■ **EXERCISE**
Transcribe every one of the rows below character for character, keeping their order.

■ **PROVIDED DATA**
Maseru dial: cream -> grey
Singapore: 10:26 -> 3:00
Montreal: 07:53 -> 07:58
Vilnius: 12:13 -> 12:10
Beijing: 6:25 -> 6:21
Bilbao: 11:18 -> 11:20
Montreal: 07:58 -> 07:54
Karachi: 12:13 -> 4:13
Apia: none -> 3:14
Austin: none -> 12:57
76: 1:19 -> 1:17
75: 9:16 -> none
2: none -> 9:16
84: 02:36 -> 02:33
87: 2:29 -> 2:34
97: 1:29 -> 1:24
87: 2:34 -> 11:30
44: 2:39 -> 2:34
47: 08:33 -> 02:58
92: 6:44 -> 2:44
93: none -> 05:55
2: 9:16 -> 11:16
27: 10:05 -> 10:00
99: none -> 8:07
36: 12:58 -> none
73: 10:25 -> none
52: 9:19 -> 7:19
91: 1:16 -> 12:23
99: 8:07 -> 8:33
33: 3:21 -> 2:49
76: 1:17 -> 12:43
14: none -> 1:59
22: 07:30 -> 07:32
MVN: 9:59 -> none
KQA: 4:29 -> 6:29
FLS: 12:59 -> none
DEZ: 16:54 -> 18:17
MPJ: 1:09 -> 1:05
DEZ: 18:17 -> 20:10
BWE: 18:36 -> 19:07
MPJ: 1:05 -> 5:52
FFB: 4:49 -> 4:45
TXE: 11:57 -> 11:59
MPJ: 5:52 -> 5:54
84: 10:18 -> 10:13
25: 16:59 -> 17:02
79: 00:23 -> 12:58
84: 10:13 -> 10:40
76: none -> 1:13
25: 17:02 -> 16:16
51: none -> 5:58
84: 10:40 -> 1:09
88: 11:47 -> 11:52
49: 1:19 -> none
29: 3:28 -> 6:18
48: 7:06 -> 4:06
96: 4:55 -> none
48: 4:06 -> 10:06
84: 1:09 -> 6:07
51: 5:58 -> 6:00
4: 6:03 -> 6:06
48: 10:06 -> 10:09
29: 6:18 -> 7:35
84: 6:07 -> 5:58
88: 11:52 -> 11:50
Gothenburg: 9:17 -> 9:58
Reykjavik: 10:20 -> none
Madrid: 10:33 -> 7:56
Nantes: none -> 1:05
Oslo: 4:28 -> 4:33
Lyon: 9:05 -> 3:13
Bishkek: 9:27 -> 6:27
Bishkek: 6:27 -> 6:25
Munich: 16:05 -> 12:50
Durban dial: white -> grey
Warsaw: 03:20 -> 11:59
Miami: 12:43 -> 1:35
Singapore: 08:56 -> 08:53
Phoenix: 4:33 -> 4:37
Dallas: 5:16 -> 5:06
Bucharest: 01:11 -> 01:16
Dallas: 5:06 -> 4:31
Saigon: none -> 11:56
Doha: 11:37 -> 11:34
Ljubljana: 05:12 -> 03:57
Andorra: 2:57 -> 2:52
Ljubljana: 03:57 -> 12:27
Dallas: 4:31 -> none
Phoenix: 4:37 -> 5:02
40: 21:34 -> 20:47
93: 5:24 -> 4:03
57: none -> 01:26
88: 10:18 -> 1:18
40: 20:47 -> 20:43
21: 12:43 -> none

■ **THE RESPONSE**
Maseru dial: cream -> grey
Singapore: 10:26 -> 3:00
Montreal: 07:53 -> 07:58
Vilnius: 12:13 -> 12:10
Beijing: 6:25 -> 6:21
Bilbao: 11:18 -> 11:20
Montreal: 07:58 -> 07:54
Karachi: 12:13 -> 4:13
Apia: none -> 3:14
Austin: none -> 12:57
76: 1:19 -> 1:17
75: 9:16 -> none
2: none -> 9:16
84: 02:36 -> 02:33
87: 2:29 -> 2:34
97: 1:29 -> 1:24
87: 2:34 -> 11:30
44: 2:39 -> 2:34
47: 08:33 -> 02:58
92: 6:44 -> 2:44
93: none -> 05:55
2: 9:16 -> 11:16
27: 10:05 -> 10:00
99: none -> 8:07
36: 12:58 -> none
73: 10:25 -> none
52: 9:19 -> 7:19
91: 1:16 -> 12:23
99: 8:07 -> 8:33
33: 3:21 -> 2:49
76: 1:17 -> 12:43
14: none -> 1:59
22: 07:30 -> 07:32
MVN: 9:59 -> none
KQA: 4:29 -> 6:29
FLS: 12:59 -> none
DEZ: 16:54 -> 18:17
MPJ: 1:09 -> 1:05
DEZ: 18:17 -> 20:10
BWE: 18:36 -> 19:07
MPJ: 1:05 -> 5:52
FFB: 4:49 -> 4:45
TXE: 11:57 -> 11:59
MPJ: 5:52 -> 5:54
84: 10:18 -> 10:13
25: 16:59 -> 17:02
79: 00:23 -> 12:58
84: 10:13 -> 10:40
76: none -> 1:13
25: 17:02 -> 16:16
51: none -> 5:58
84: 10:40 -> 1:09
88: 11:47 -> 11:52
49: 1:19 -> none
29: 3:28 -> 6:18
48: 7:06 -> 4:06
96: 4:55 -> none
48: 4:06 -> 10:06
84: 1:09 -> 6:07
51: 5:58 -> 6:00
4: 6:03 -> 6:06
48: 10:06 -> 10:09
29: 6:18 -> 7:35
84: 6:07 -> 5:58
88: 11:52 -> 11:50
Gothenburg: 9:17 -> 9:58
Reykjavik: 10:20 -> none
Madrid: 10:33 -> 7:56
Nantes: none -> 1:05
Oslo: 4:28 -> 4:33
Lyon: 9:05 -> 3:13
Bishkek: 9:27 -> 6:27
Bishkek: 6:27 -> 6:25
Munich: 16:05 -> 12:50
Durban dial: white -> grey
Warsaw: 03:20 -> 11:59
Miami: 12:43 -> 1:35
Singapore: 08:56 -> 08:53
Phoenix: 4:33 -> 4:37
Dallas: 5:16 -> 5:06
Bucharest: 01:11 -> 01:16
Dallas: 5:06 -> 4:31
Saigon: none -> 11:56
Doha: 11:37 -> 11:34
Ljubljana: 05:12 -> 03:57
Andorra: 2:57 -> 2:52
Ljubljana: 03:57 -> 12:27
Dallas: 4:31 -> none
Phoenix: 4:37 -> 5:02
40: 21:34 -> 20:47
93: 5:24 -> 4:03
57: none -> 01:26
88: 10:18 -> 1:18
40: 20:47 -> 20:43
21: 12:43 -> none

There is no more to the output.